EXERCISE DETAILS = The copy has to match the records word for word and include no pictures.

(Object change descriptions)
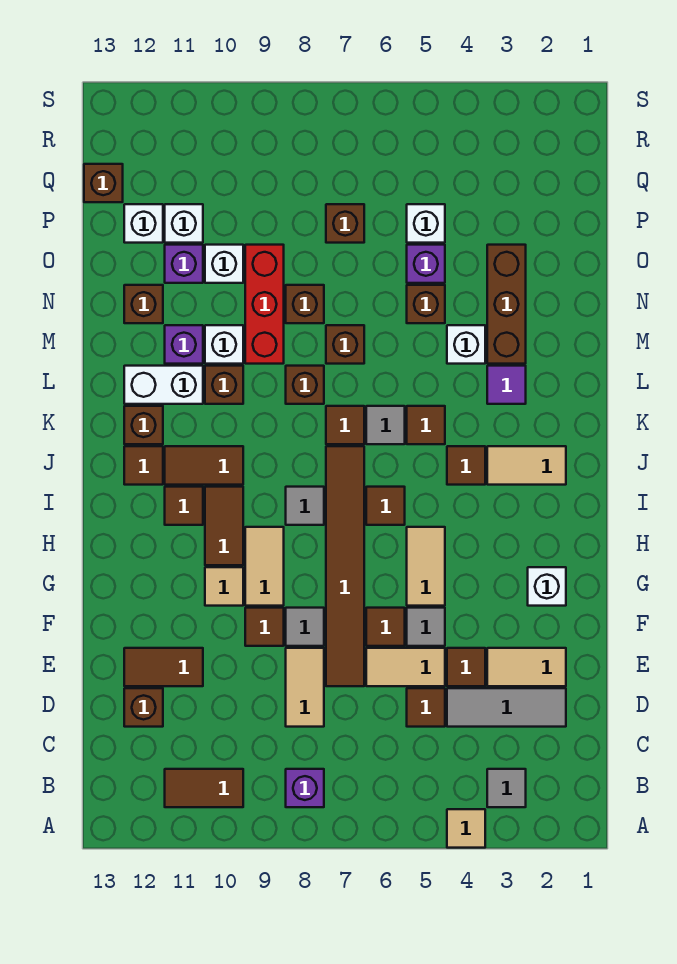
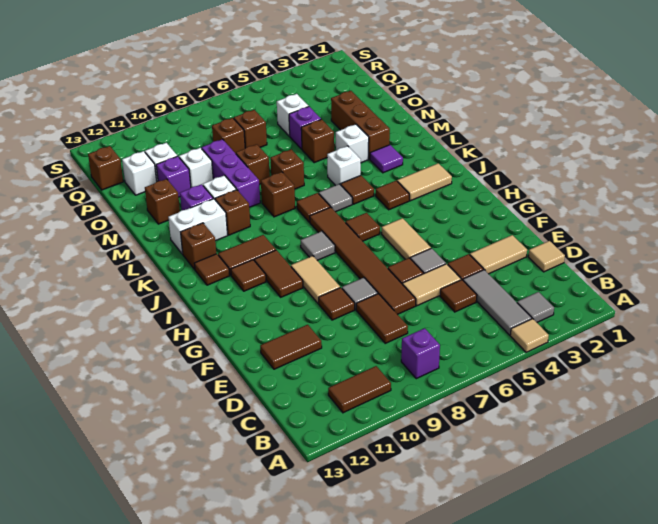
grey tile D2:D4 level 1 -> grey tile B4:D4 level 1
tan tile D8:E8 level 1 -> brown tile D8:E8 level 1
brown brick D12 level 1 -> brown brick P8 level 1
white brick G2 level 1 -> white brick L5 level 1
tan tile G10 level 1 -> tan tile D1 level 1
red brick M9:O9 level 1 -> purple brick M9:O9 level 1

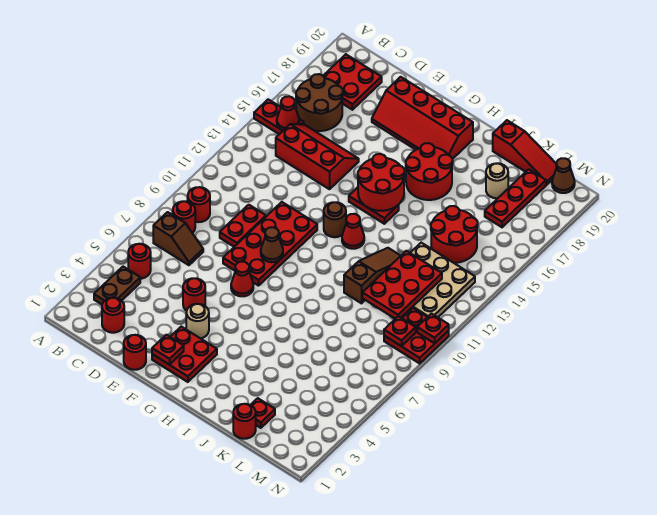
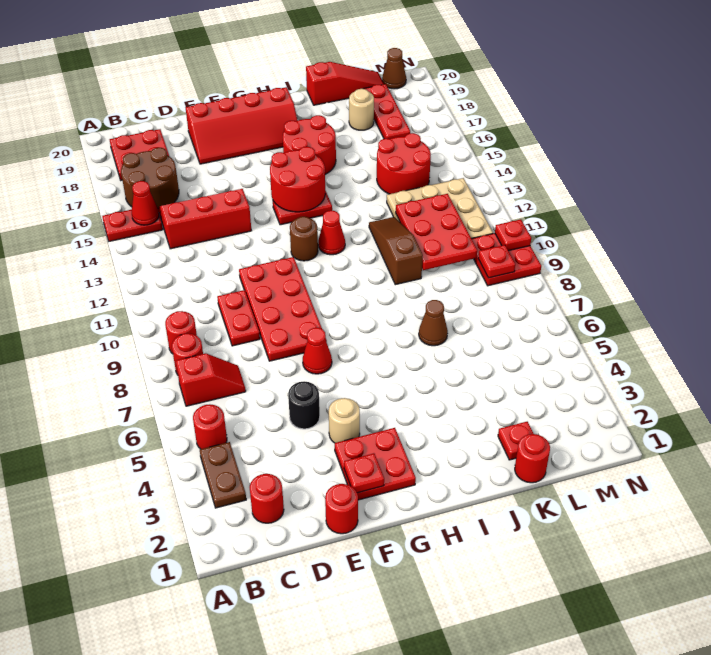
brown slope B7:C7 level 1 top B -> red slope B7:C7 level 1 top B
red round brick E5 level 1 -> black round brick E5 level 1
brown cone F9 level 2 -> brown cone J7 level 1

THE ANSWER =
grey tile D2:D4 level 1 -> grey tile B4:D4 level 1
tan tile D8:E8 level 1 -> brown tile D8:E8 level 1
brown brick D12 level 1 -> brown brick P8 level 1
white brick G2 level 1 -> white brick L5 level 1
tan tile G10 level 1 -> tan tile D1 level 1
red brick M9:O9 level 1 -> purple brick M9:O9 level 1

brown slope B7:C7 level 1 top B -> red slope B7:C7 level 1 top B
red round brick E5 level 1 -> black round brick E5 level 1
brown cone F9 level 2 -> brown cone J7 level 1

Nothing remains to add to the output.